[[ Dataset records open ]]
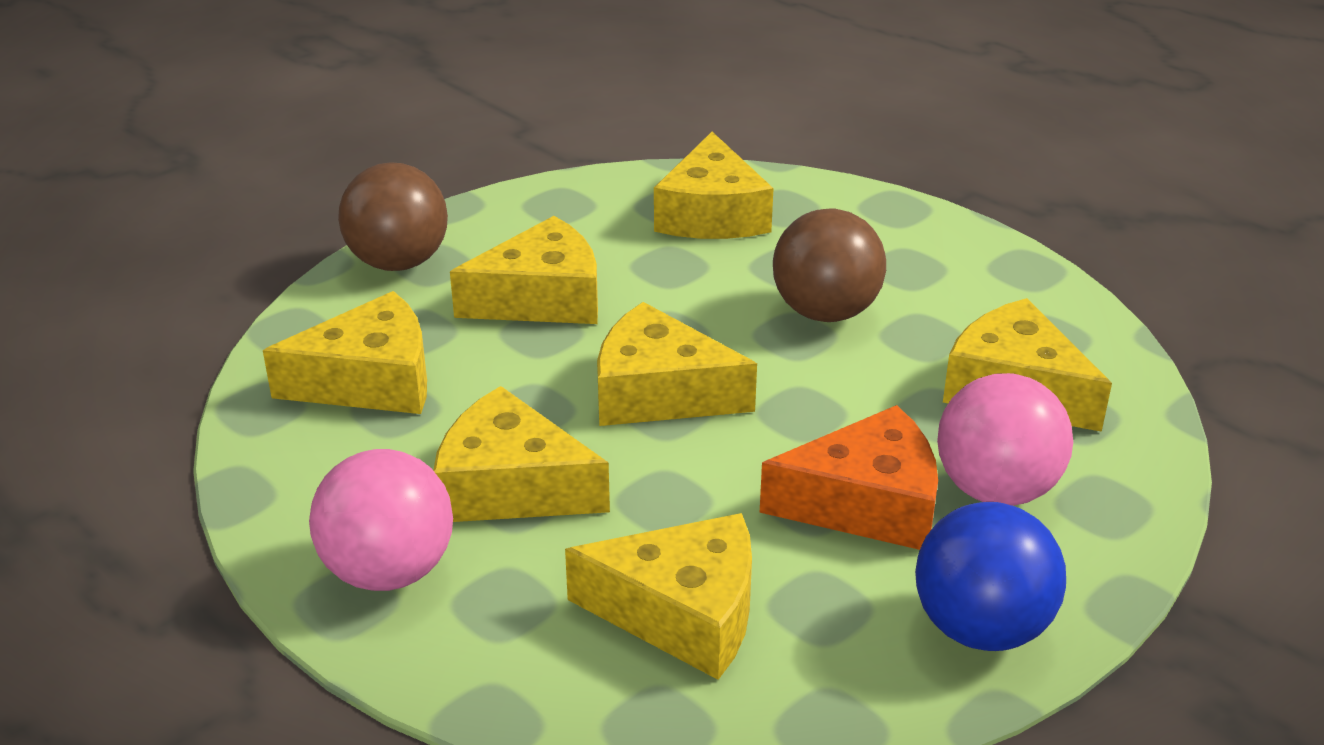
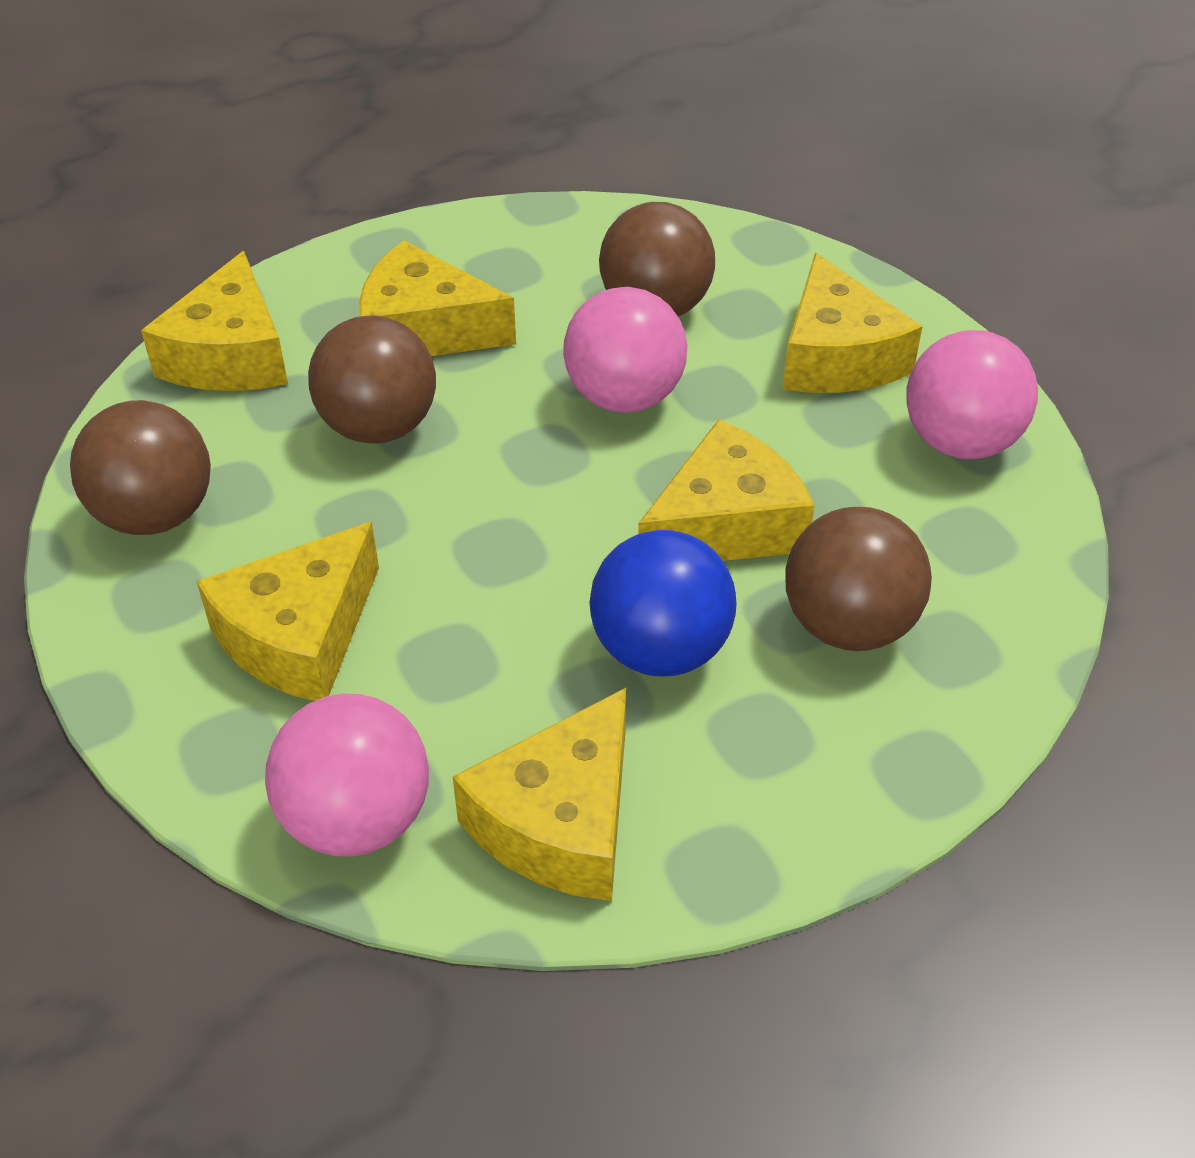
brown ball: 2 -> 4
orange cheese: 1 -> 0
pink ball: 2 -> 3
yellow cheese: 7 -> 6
[[ Dataset records closed ]]
[[ Dataset records open ]]
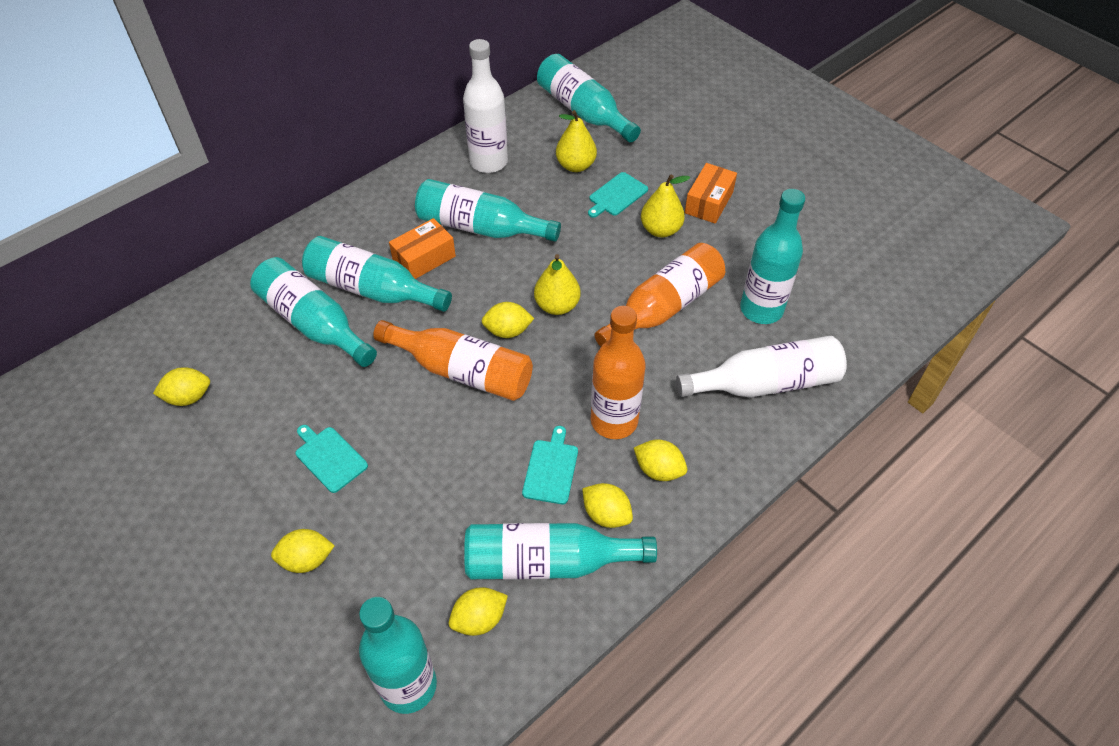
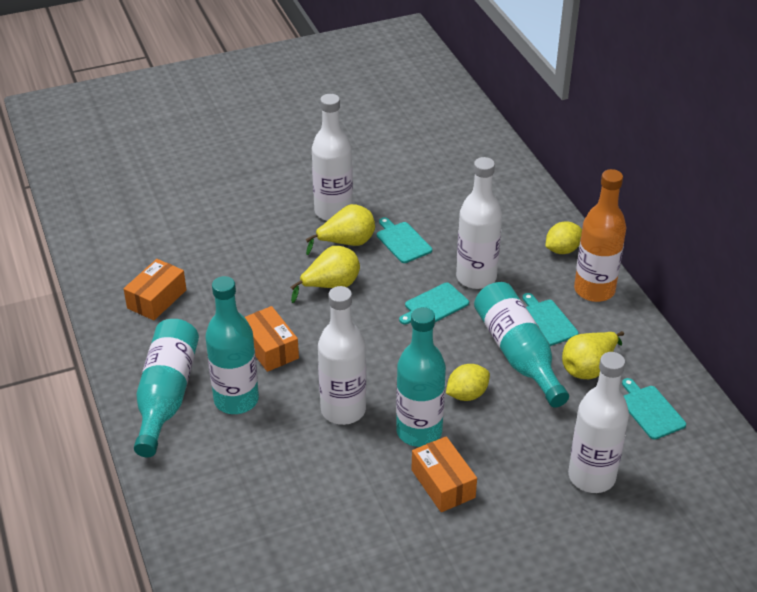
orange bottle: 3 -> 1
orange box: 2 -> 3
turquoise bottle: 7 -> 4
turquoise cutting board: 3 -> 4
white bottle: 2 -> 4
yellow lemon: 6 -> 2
[[ Dataset records closed ]]
[[ Dataset records open ]]
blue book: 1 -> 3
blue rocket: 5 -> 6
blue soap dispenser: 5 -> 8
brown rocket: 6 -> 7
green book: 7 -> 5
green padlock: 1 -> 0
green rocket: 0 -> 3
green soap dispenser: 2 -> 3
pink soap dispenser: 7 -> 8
[[ Dataset records closed ]]
**The task**
Reproduce each line of the records in which the word "blue" appears.

**Response**
blue book: 1 -> 3
blue rocket: 5 -> 6
blue soap dispenser: 5 -> 8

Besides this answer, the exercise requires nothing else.